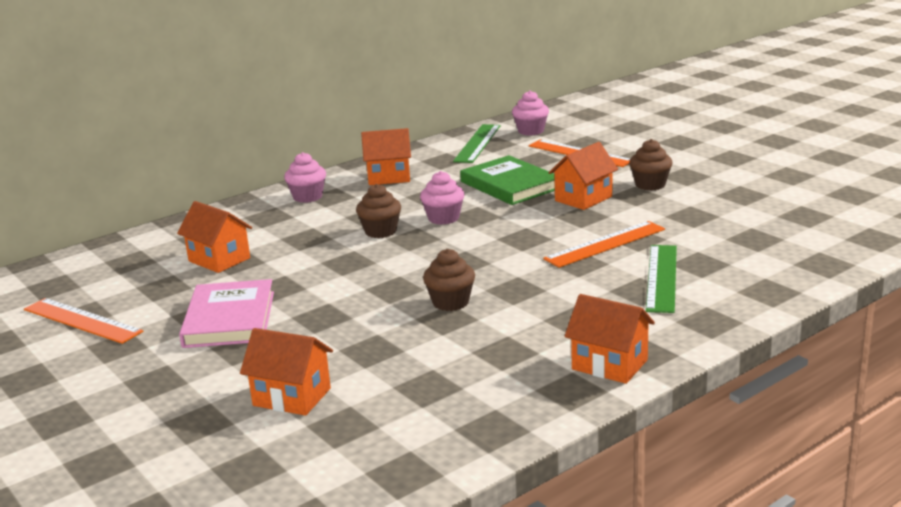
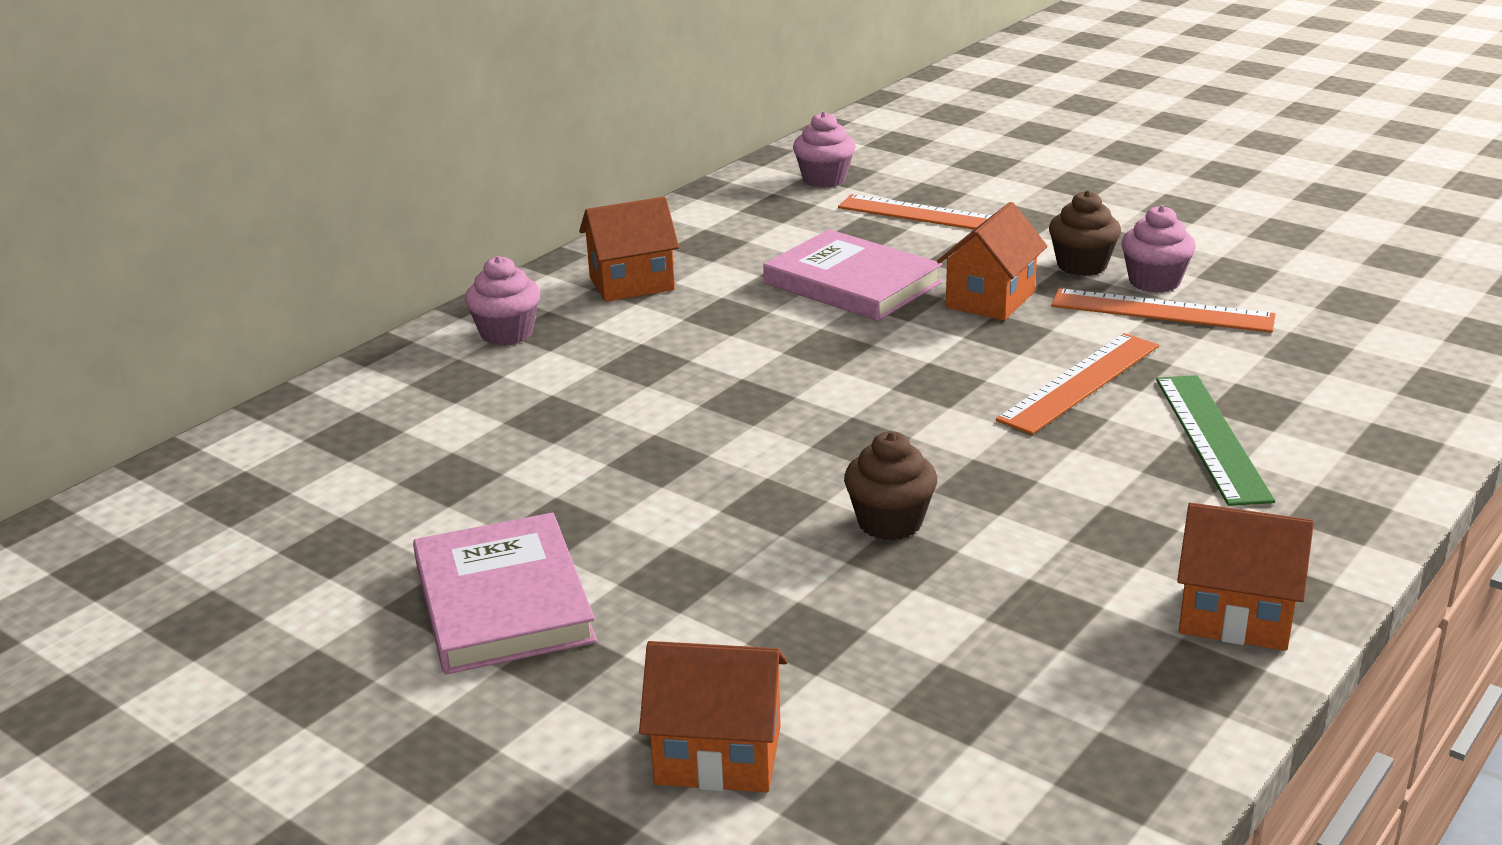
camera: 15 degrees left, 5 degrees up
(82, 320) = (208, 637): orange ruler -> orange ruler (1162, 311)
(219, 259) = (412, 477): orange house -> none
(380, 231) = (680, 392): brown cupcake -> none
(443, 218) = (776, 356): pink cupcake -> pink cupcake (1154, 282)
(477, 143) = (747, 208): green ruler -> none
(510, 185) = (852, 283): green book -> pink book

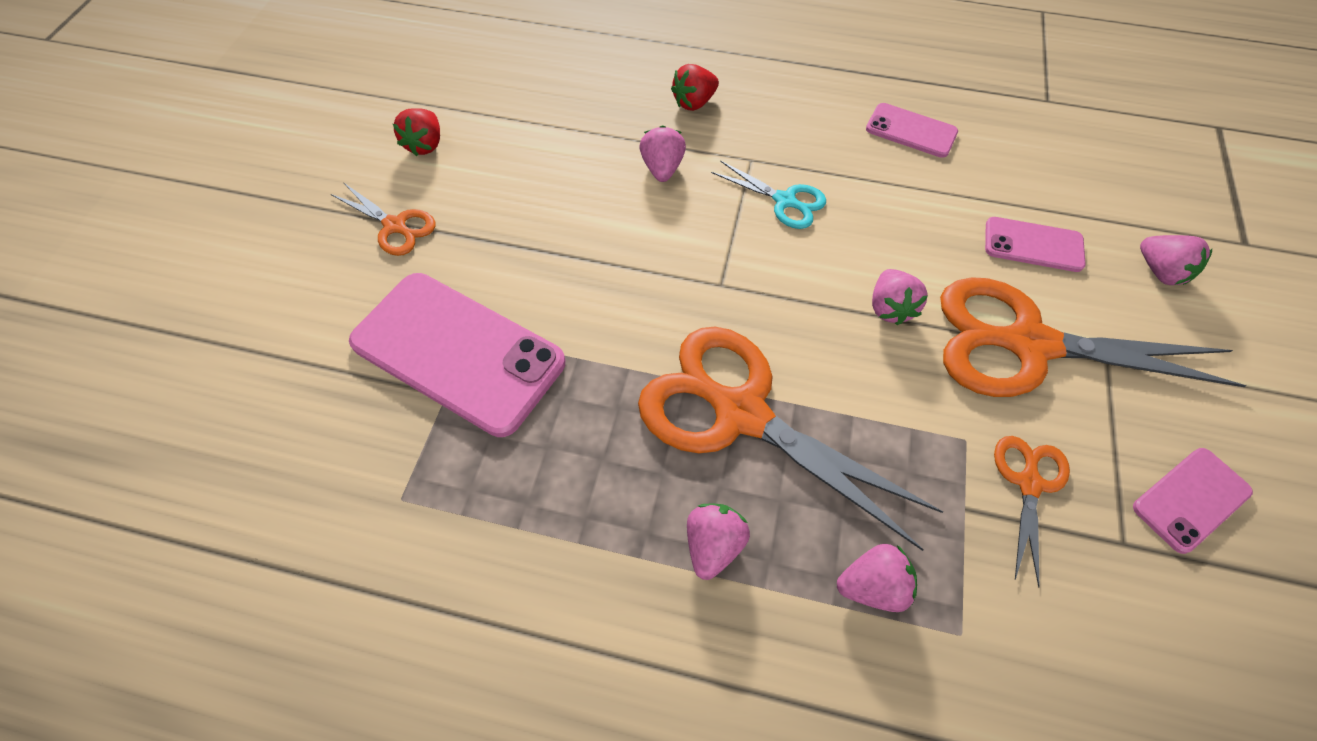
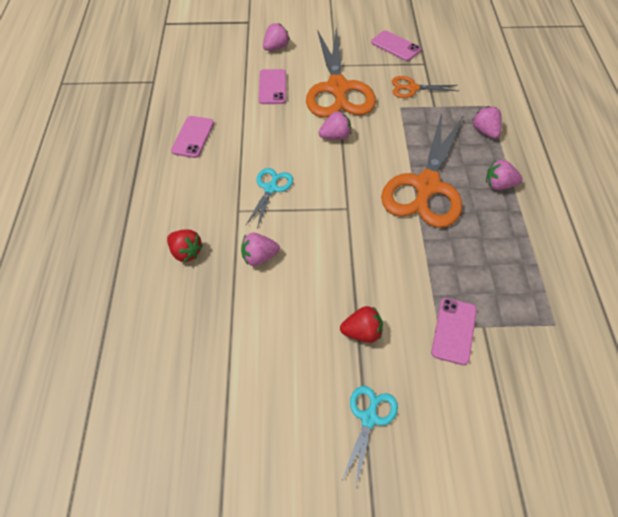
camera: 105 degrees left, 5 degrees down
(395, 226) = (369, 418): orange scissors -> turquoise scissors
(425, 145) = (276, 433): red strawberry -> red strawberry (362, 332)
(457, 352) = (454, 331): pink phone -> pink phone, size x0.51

==================================================

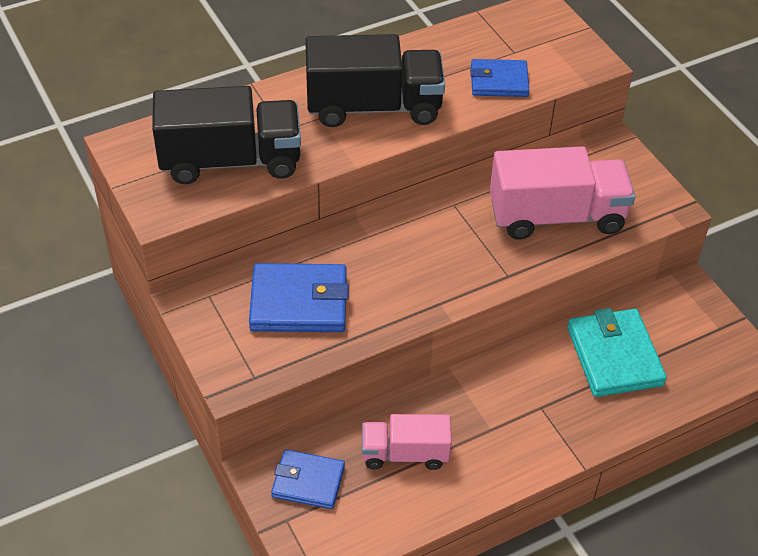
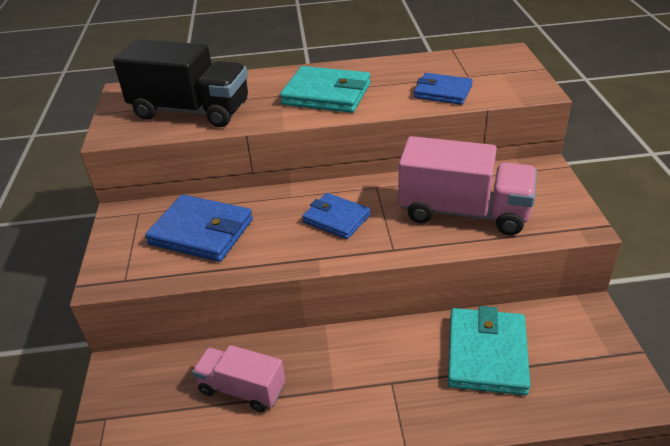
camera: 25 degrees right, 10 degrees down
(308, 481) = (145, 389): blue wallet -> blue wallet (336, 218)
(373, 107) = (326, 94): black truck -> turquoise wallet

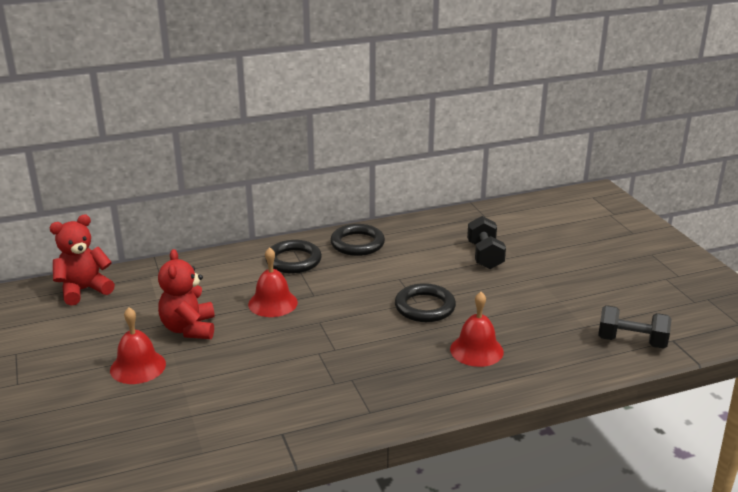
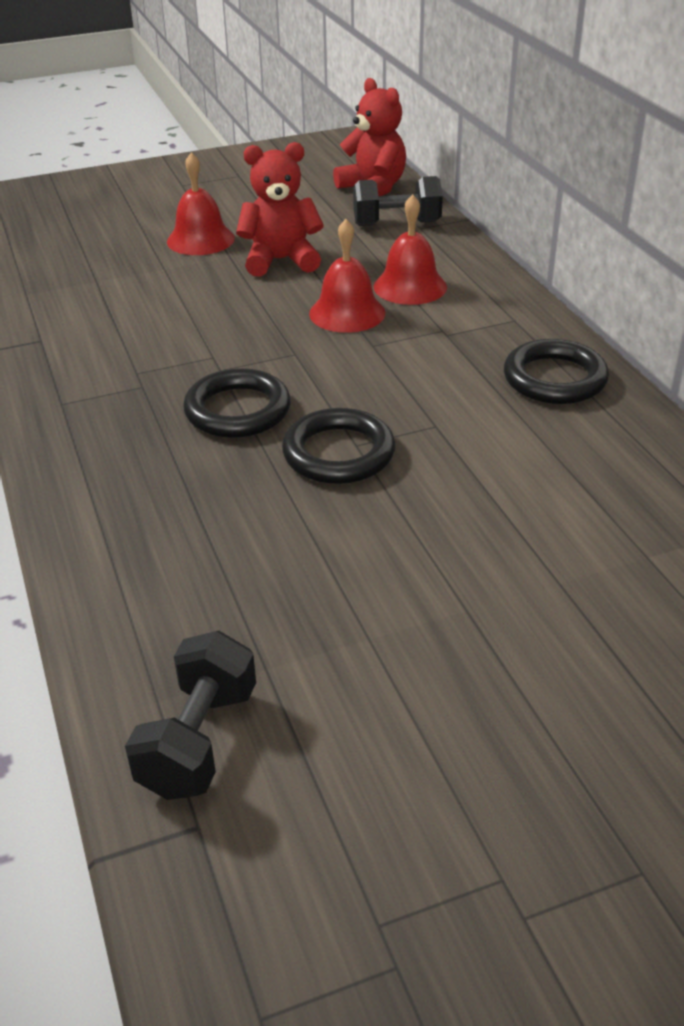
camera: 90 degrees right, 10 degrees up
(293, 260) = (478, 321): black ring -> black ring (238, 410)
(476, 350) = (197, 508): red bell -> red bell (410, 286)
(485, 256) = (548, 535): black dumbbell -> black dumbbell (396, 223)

==================================================

An exact copy is needed of the entries above, starting at the line that holds "(380, 231) = (680, 392): brown" and stopping at the line that holds "(425, 145) = (276, 433): red", both kept; pictures stay out.

(380, 231) = (680, 392): brown cupcake -> none
(443, 218) = (776, 356): pink cupcake -> pink cupcake (1154, 282)
(477, 143) = (747, 208): green ruler -> none
(510, 185) = (852, 283): green book -> pink book

camera: 105 degrees left, 5 degrees down
(395, 226) = (369, 418): orange scissors -> turquoise scissors
(425, 145) = (276, 433): red strawberry -> red strawberry (362, 332)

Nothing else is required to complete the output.